**Task goal**
Tally how many lines in the material include the word "white", then give that figure by itself.

**Records provided**
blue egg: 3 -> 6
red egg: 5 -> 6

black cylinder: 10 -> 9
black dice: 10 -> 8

* * *

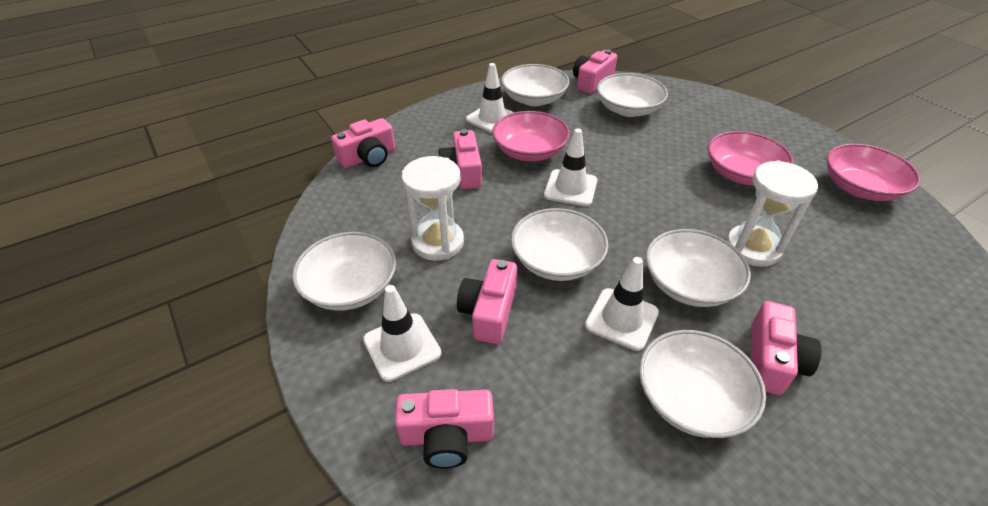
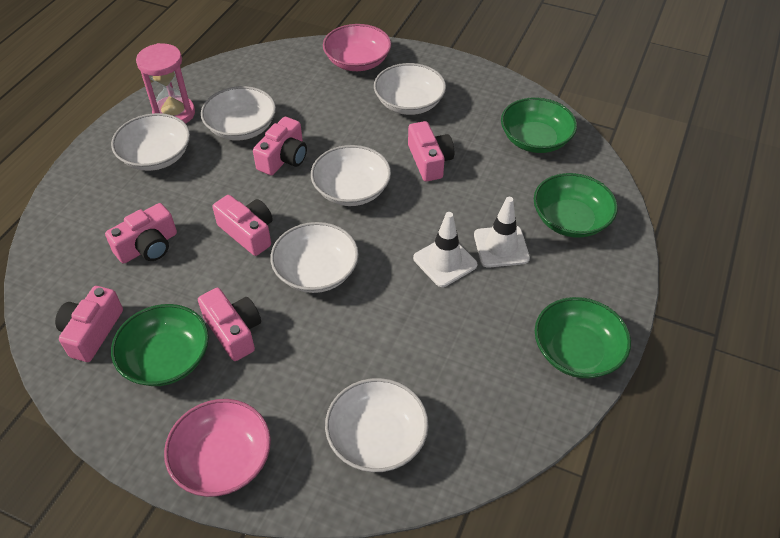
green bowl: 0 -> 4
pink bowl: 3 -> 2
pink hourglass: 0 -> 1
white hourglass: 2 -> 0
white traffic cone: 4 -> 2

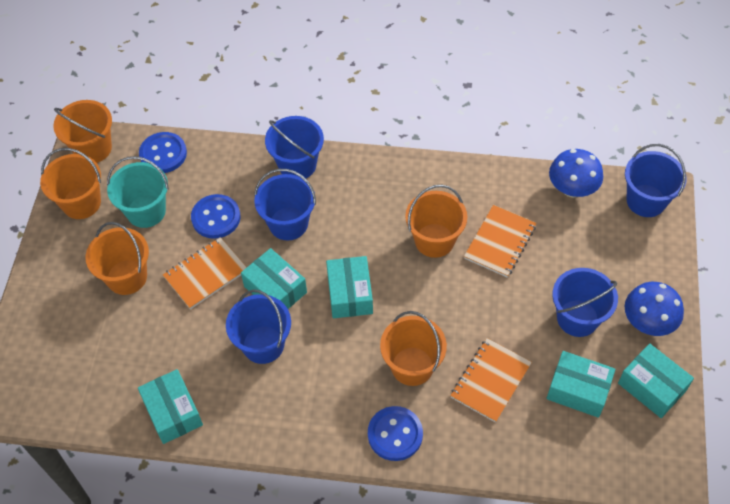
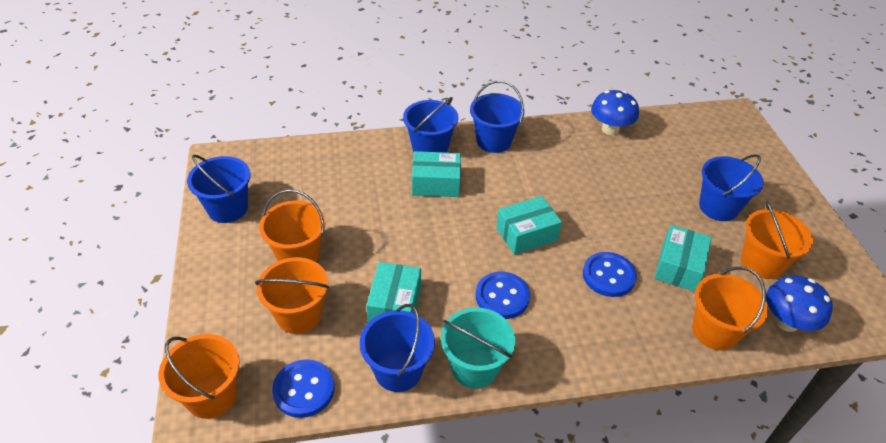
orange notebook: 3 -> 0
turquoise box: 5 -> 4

**Answer section**
2